Report only the number of lines in this material that include "yellow".

RECORDED DATA: Begin

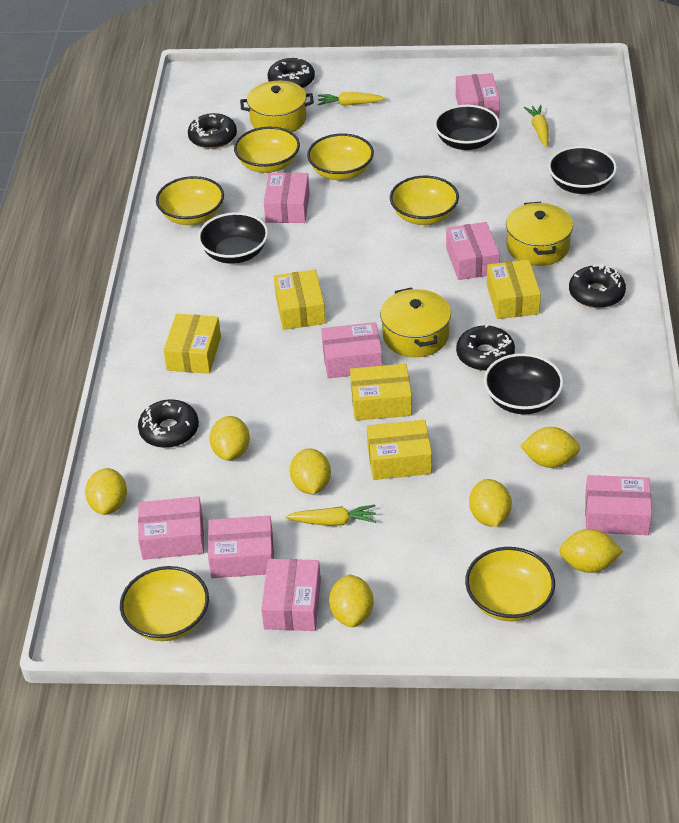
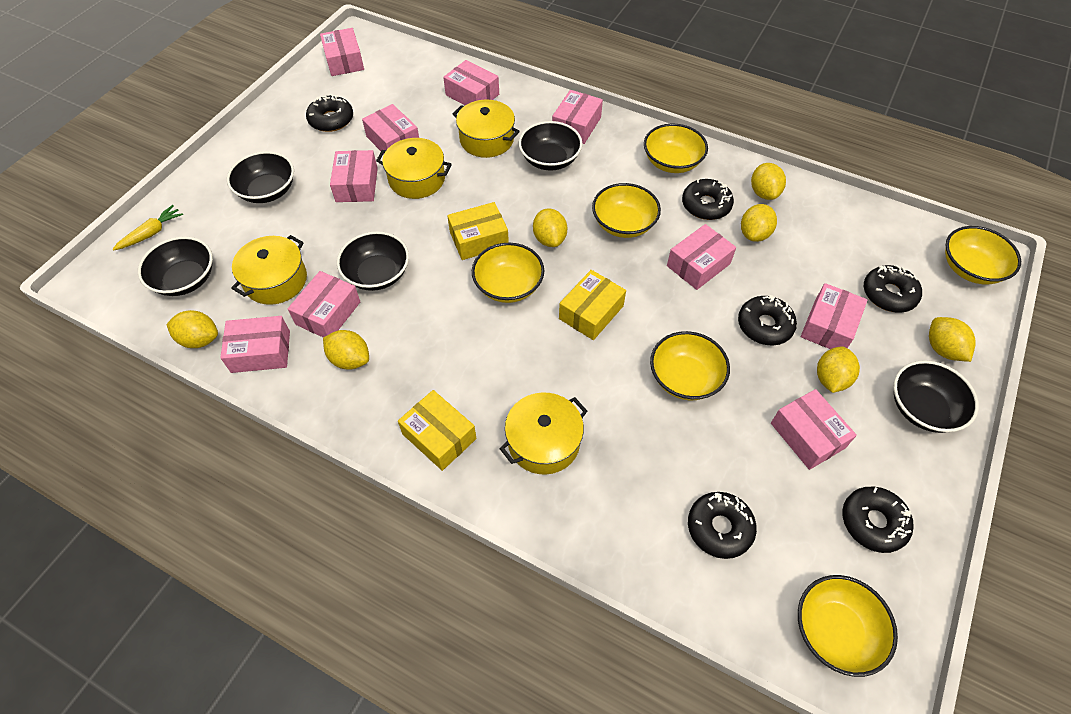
black bowl: 4 -> 5
black donut: 5 -> 6
pink box: 8 -> 10
yellow box: 5 -> 3
yellow carrot: 3 -> 1
yellow pot: 3 -> 4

RECORDED DATA: End

SOLUTION | 3